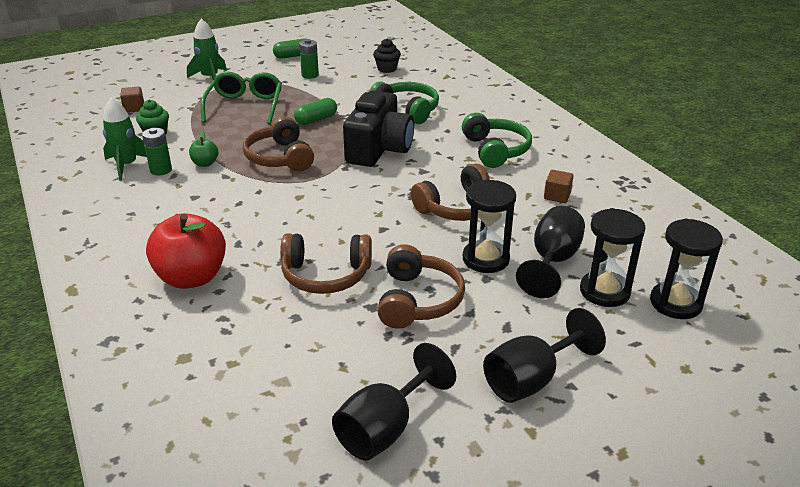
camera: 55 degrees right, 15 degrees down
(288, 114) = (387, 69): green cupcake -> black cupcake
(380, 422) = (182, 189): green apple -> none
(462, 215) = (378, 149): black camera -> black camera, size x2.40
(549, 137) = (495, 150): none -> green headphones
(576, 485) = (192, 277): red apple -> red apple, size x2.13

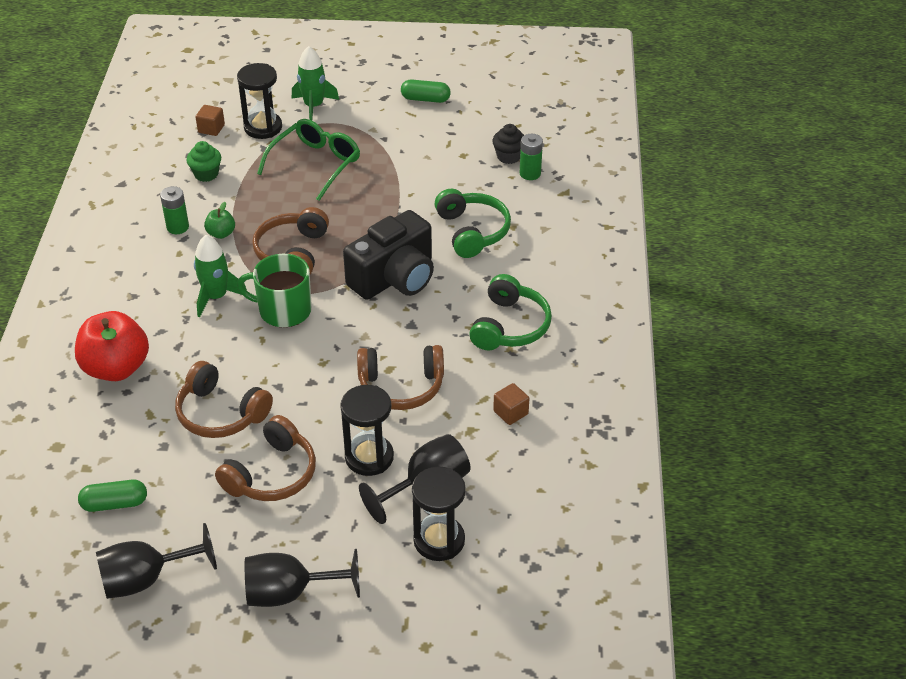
camera: 30 degrees right, 10 degrees up
(127, 165) = (154, 209): green rocket -> green rocket (216, 297)
(310, 75) = (418, 138): green battery -> green battery (530, 173)
(310, 193) = (283, 310): none -> green mug
(316, 120) = (368, 211): green capsule -> green capsule (114, 503)
(675, 303) = (489, 582): black hourglass -> black hourglass (263, 127)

**Exercise goal**
The expected output is a verbatim retyping of each line from the one with "camera: 30 degrees right, 10 degrees up" to the end of the listing above, with both end lines kept and nothing added.

**Written solution**
camera: 30 degrees right, 10 degrees up
(127, 165) = (154, 209): green rocket -> green rocket (216, 297)
(310, 75) = (418, 138): green battery -> green battery (530, 173)
(310, 193) = (283, 310): none -> green mug
(316, 120) = (368, 211): green capsule -> green capsule (114, 503)
(675, 303) = (489, 582): black hourglass -> black hourglass (263, 127)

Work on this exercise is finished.